AVAILABLE DATA:
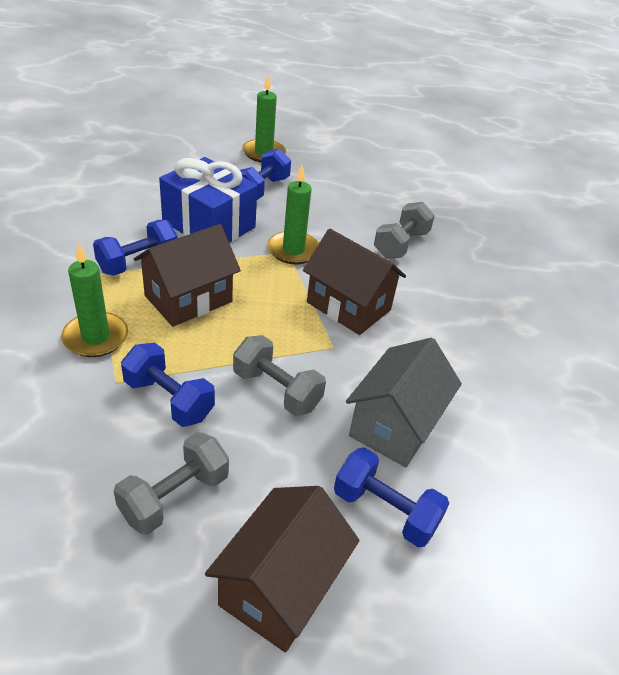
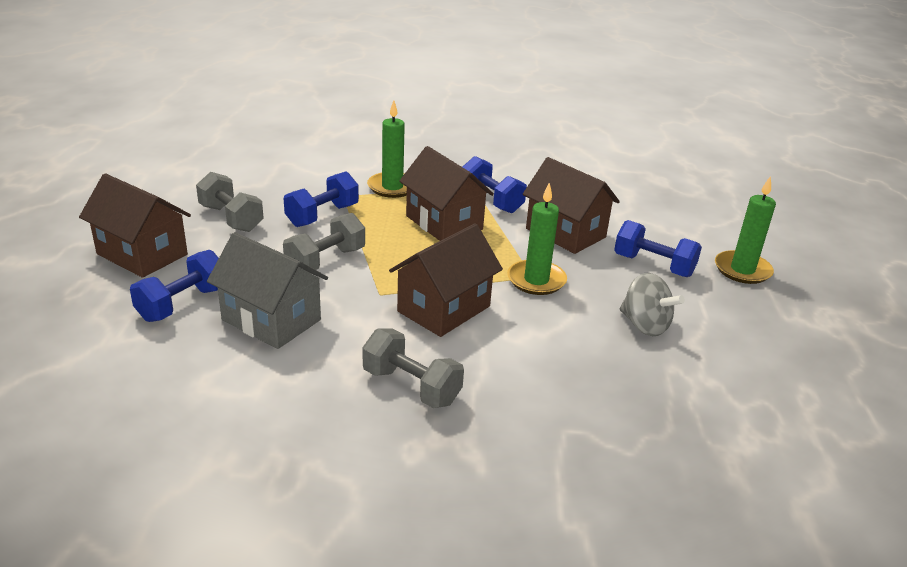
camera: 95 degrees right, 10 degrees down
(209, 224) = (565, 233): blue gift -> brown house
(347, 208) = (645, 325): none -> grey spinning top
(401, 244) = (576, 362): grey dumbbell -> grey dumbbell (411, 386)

WHAT YOU NEED TO DO: Each line in the material with "grey" in it must be reported.

ANSWER TO THE EXERCISE:
(347, 208) = (645, 325): none -> grey spinning top
(401, 244) = (576, 362): grey dumbbell -> grey dumbbell (411, 386)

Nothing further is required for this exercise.